Once the pictures are removed, return each record below exactly as written.

* _Source data_
»»
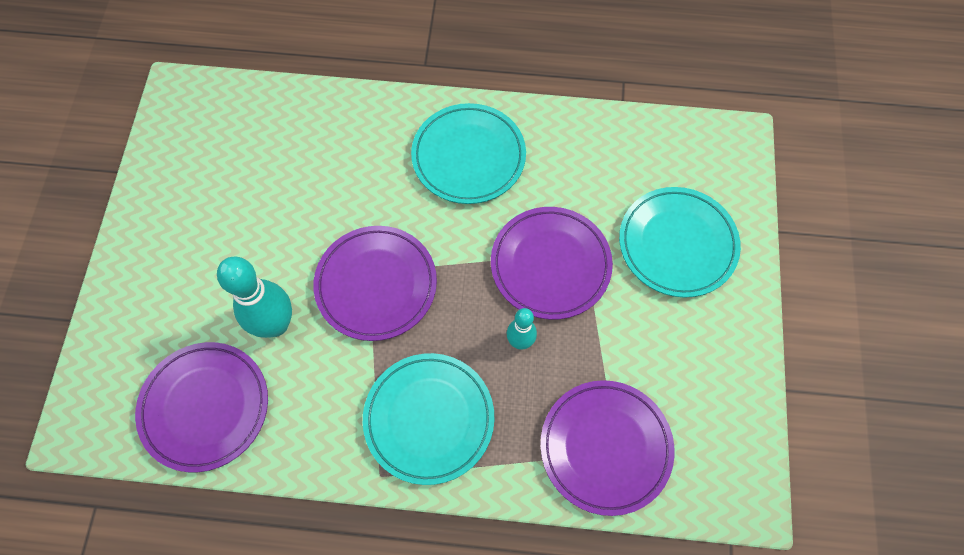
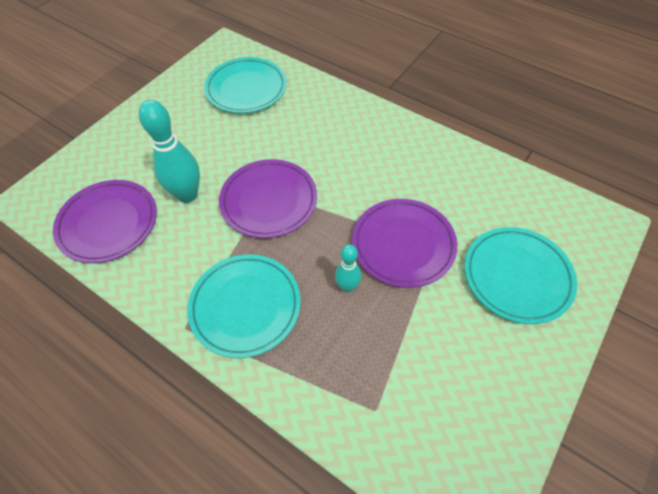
camera: 30 degrees right, 10 degrees down
(468, 157) = (385, 150): turquoise plate -> turquoise plate (246, 89)
(605, 447) = (368, 401): purple plate -> none

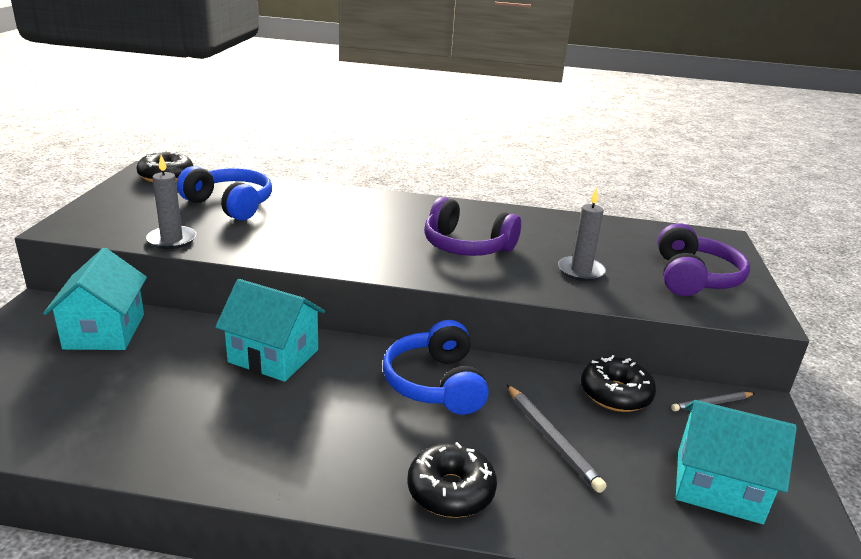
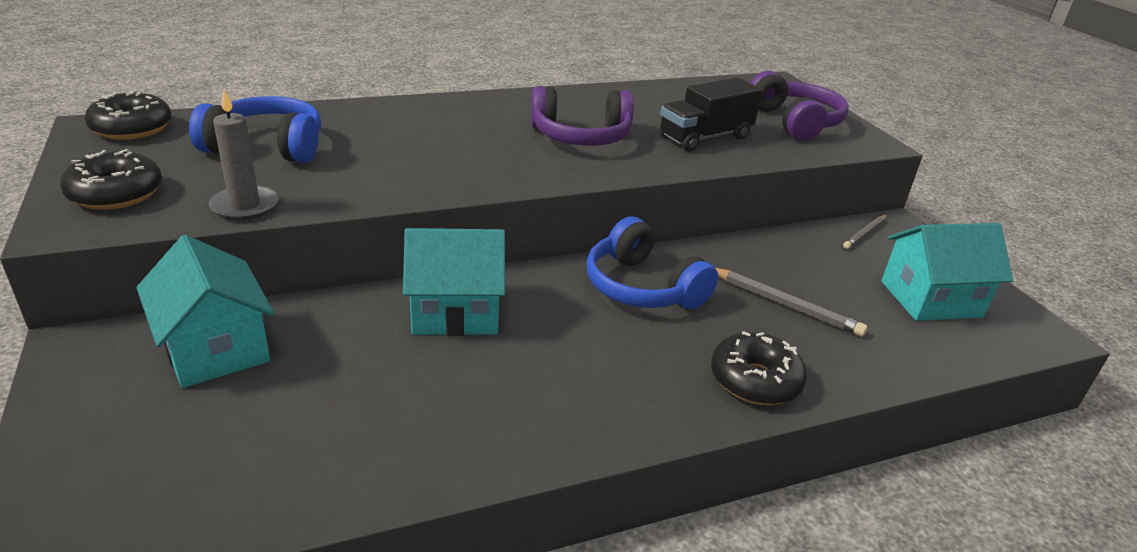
camera: 30 degrees left, 5 degrees up
(580, 271) = (705, 137): grey candle -> black truck
(615, 394) = (792, 248): black donut -> black donut (116, 194)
««
* _Task solution_
camera: 30 degrees right, 10 degrees down
(468, 157) = (385, 150): turquoise plate -> turquoise plate (246, 89)
(605, 447) = (368, 401): purple plate -> none

camera: 30 degrees left, 5 degrees up
(580, 271) = (705, 137): grey candle -> black truck
(615, 394) = (792, 248): black donut -> black donut (116, 194)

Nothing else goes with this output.